## Data lines
— begin —

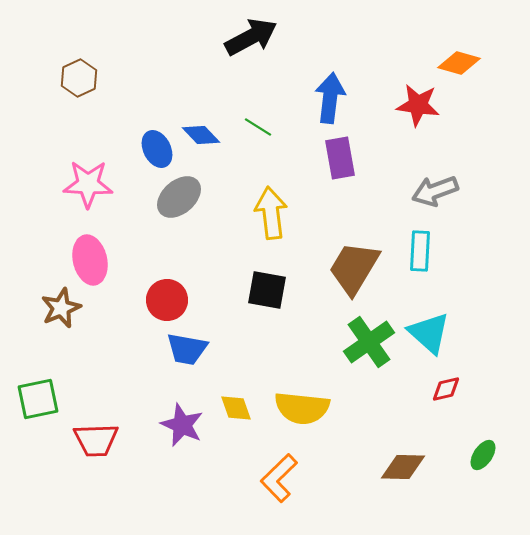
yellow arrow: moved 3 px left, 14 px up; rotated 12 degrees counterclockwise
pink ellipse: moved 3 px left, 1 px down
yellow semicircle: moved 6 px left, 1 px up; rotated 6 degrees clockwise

— end —
— begin —

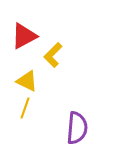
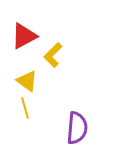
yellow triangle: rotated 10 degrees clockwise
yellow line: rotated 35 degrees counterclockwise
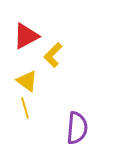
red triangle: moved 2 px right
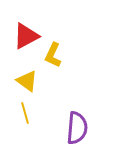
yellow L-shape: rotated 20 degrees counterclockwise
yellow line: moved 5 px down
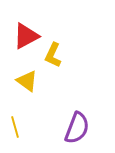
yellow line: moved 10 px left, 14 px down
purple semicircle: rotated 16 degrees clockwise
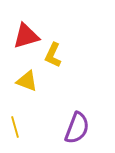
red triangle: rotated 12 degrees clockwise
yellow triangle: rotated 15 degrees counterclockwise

— end —
— begin —

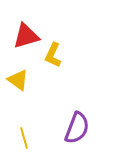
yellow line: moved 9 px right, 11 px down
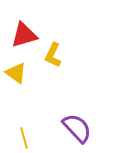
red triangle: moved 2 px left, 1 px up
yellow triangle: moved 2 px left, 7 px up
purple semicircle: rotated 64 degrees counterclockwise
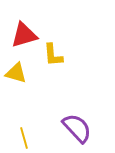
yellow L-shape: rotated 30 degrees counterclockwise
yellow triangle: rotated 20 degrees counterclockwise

— end —

## Short exercise
Convert the entries between the lines containing "yellow triangle: rotated 10 degrees clockwise" and "purple semicircle: rotated 16", inclusive, into a numbered list with no blank lines. Omit the pictures.

## Final answer
1. yellow triangle: rotated 10 degrees clockwise
2. yellow line: rotated 35 degrees counterclockwise
3. red triangle: moved 2 px right
4. yellow L-shape: rotated 20 degrees counterclockwise
5. yellow line: moved 5 px down
6. yellow line: moved 10 px left, 14 px down
7. purple semicircle: rotated 16 degrees clockwise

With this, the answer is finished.